Supplied records START

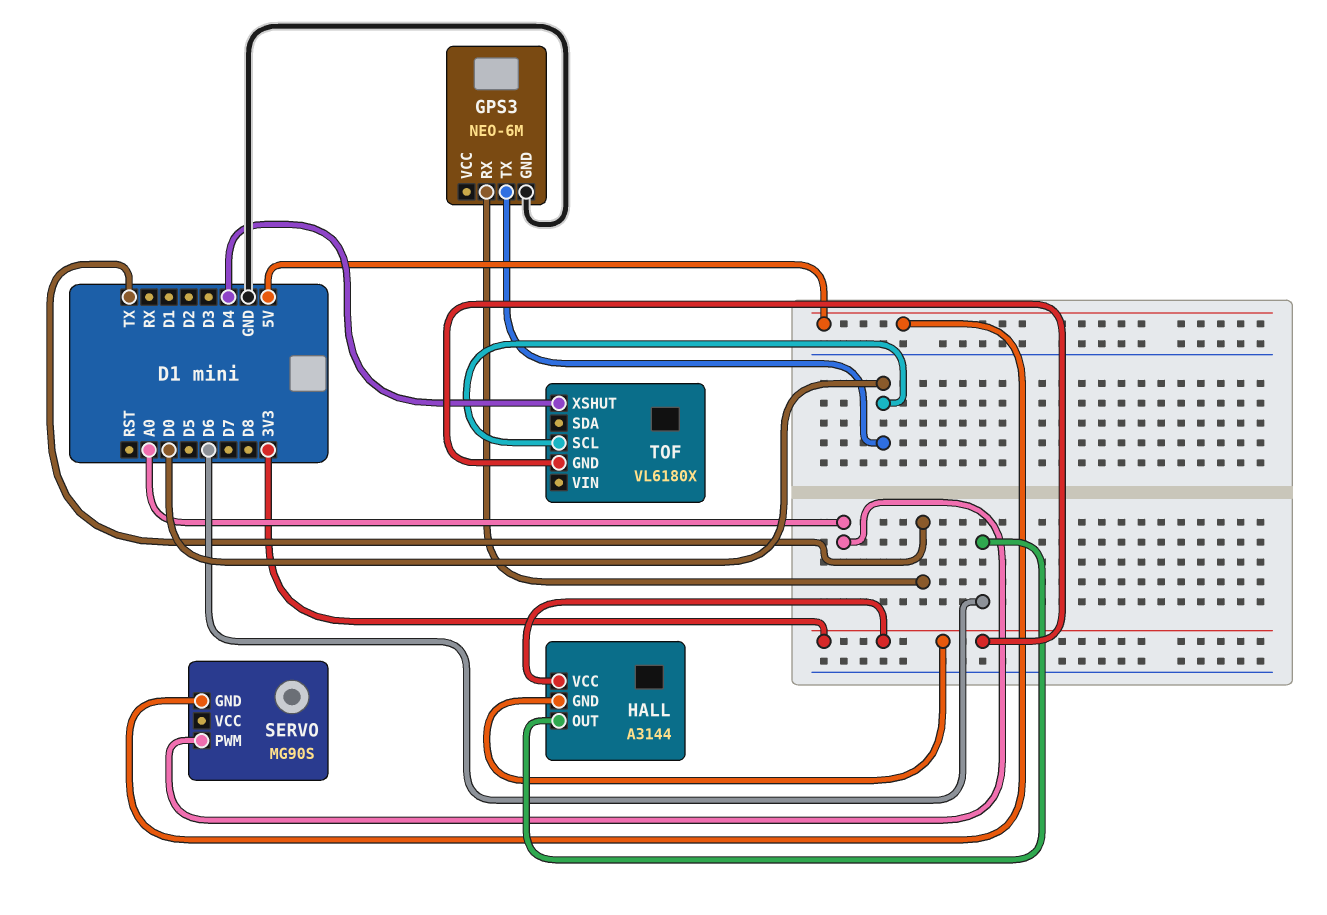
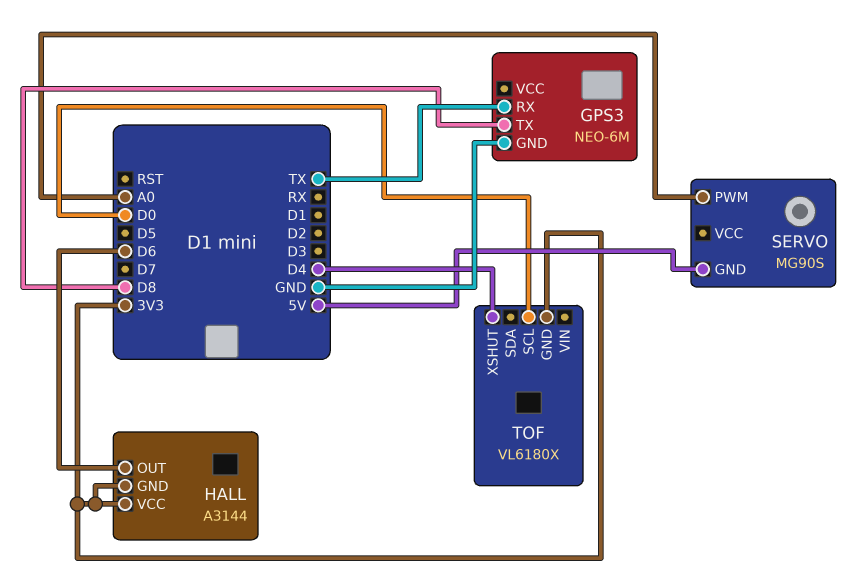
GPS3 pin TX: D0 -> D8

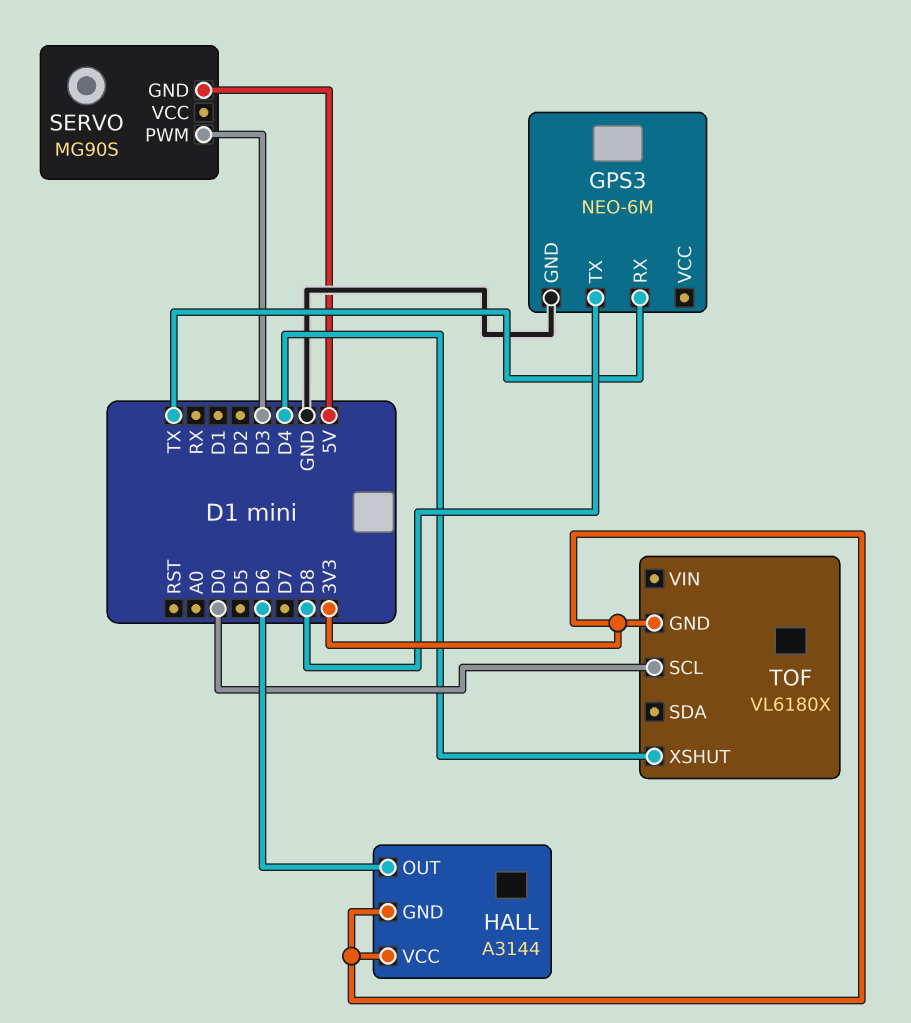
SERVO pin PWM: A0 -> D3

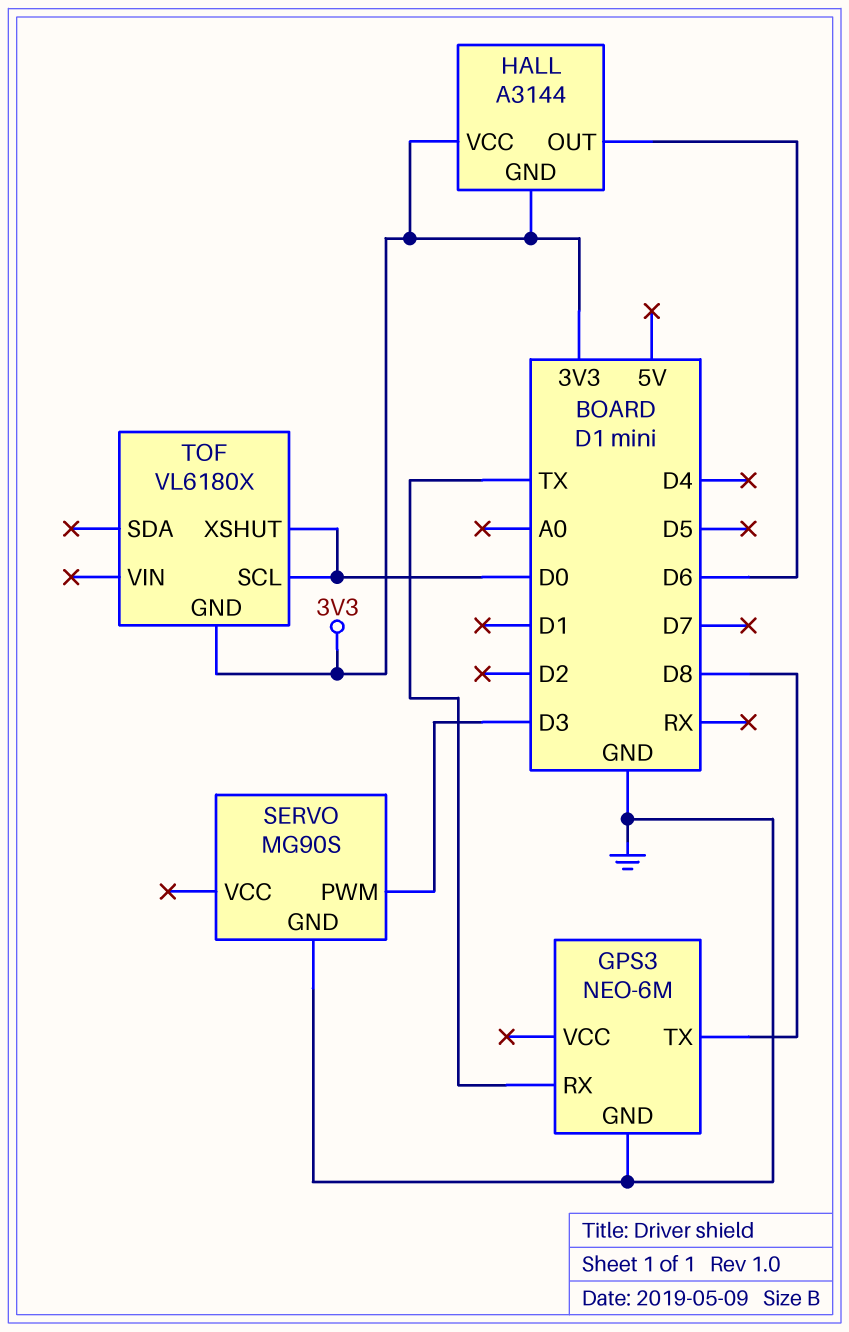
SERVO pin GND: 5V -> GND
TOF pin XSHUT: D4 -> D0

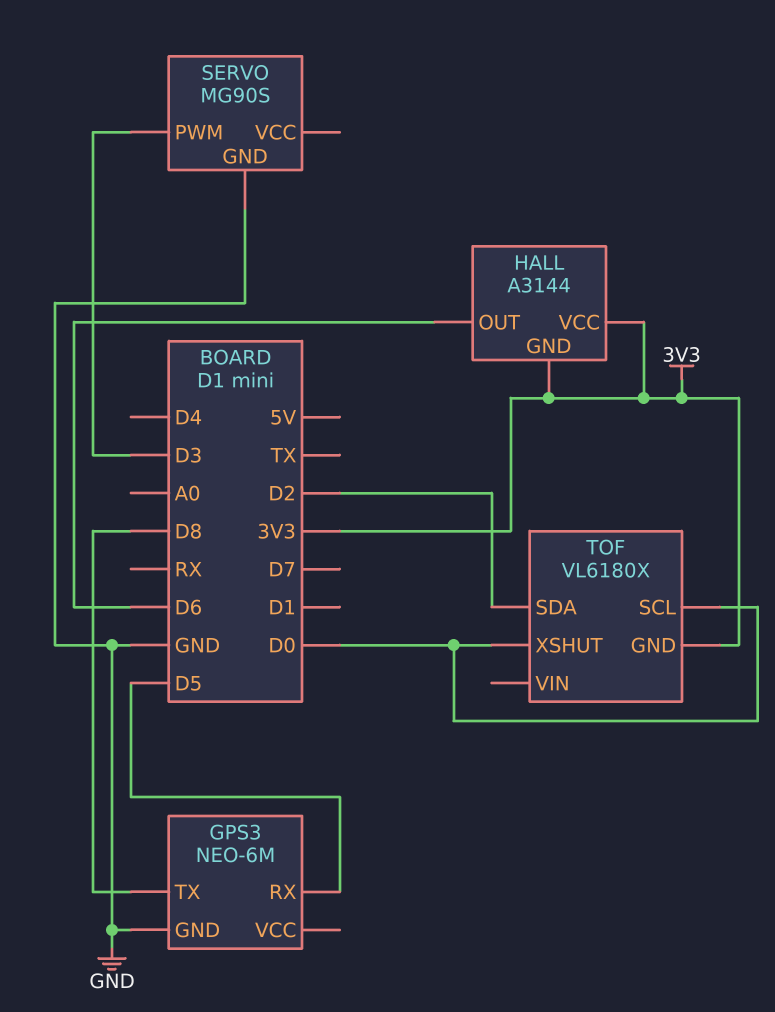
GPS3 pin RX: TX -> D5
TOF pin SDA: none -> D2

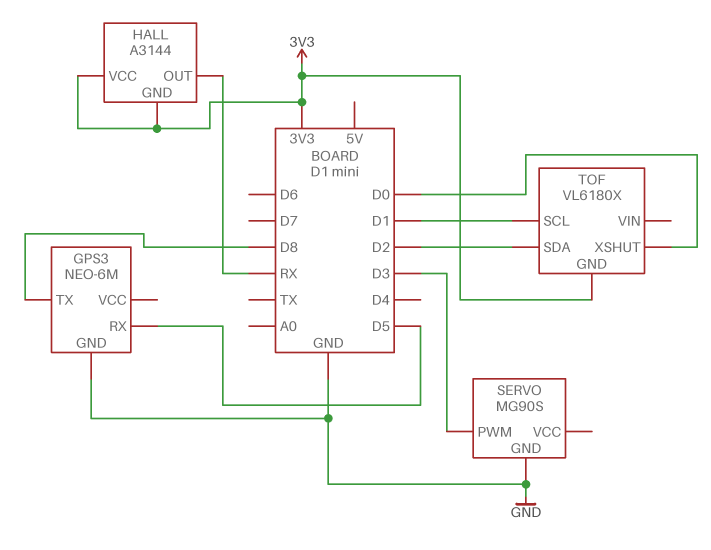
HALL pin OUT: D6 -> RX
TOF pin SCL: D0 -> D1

Supplied records END

What you need to do: Filter the entries above down to the lines containing the word "SERVO".

The answer:
SERVO pin PWM: A0 -> D3
SERVO pin GND: 5V -> GND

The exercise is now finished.